TASK GOAL:
Where the word "free" occurs in a line of the data, return the whole line.

*** RECORDS SHOWN ***

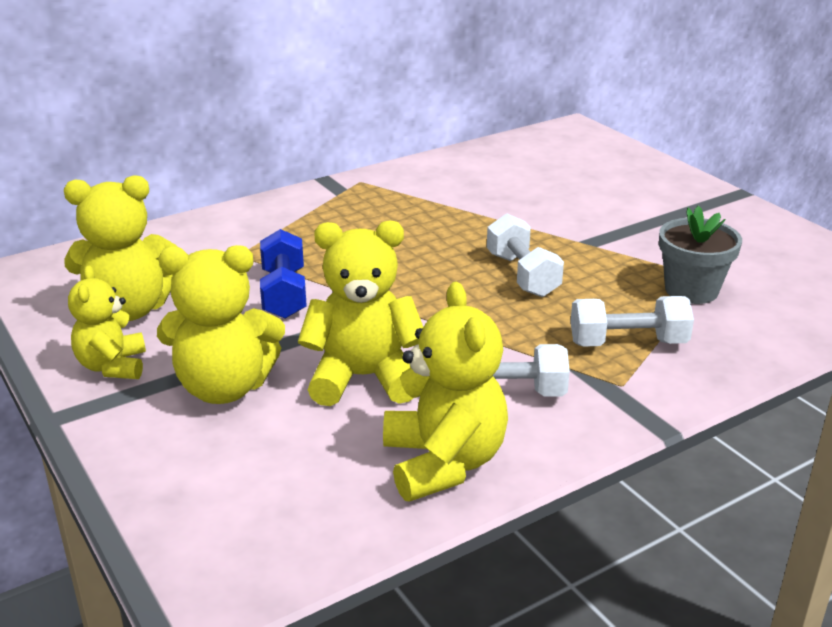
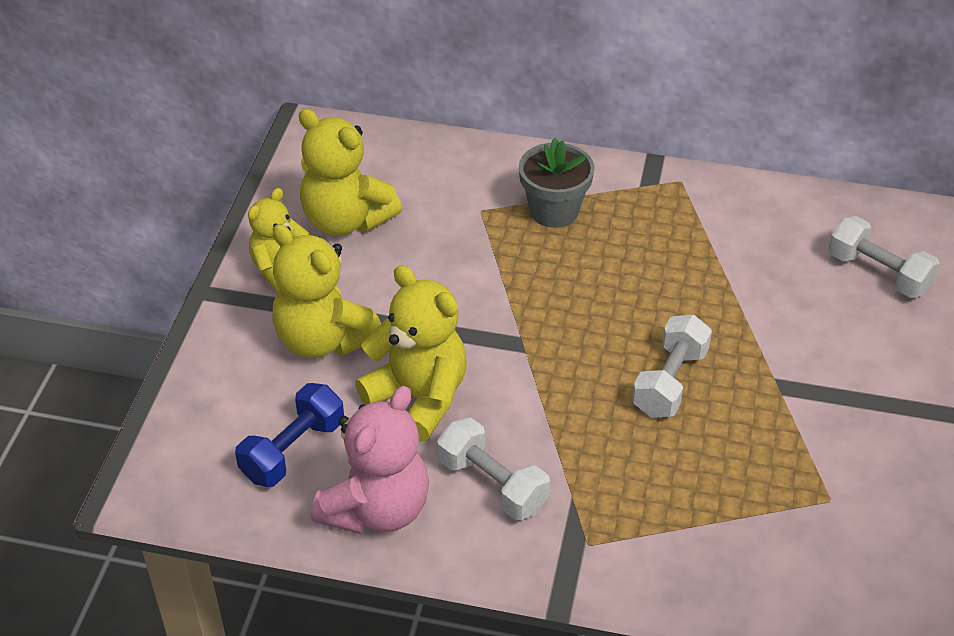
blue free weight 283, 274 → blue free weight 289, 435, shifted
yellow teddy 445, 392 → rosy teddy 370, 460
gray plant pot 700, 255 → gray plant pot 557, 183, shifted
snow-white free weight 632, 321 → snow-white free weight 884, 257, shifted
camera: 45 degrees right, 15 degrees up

*** End of RECORDS SHOWN ***

EXERCISE ANSWER:
blue free weight 283, 274 → blue free weight 289, 435, shifted
snow-white free weight 632, 321 → snow-white free weight 884, 257, shifted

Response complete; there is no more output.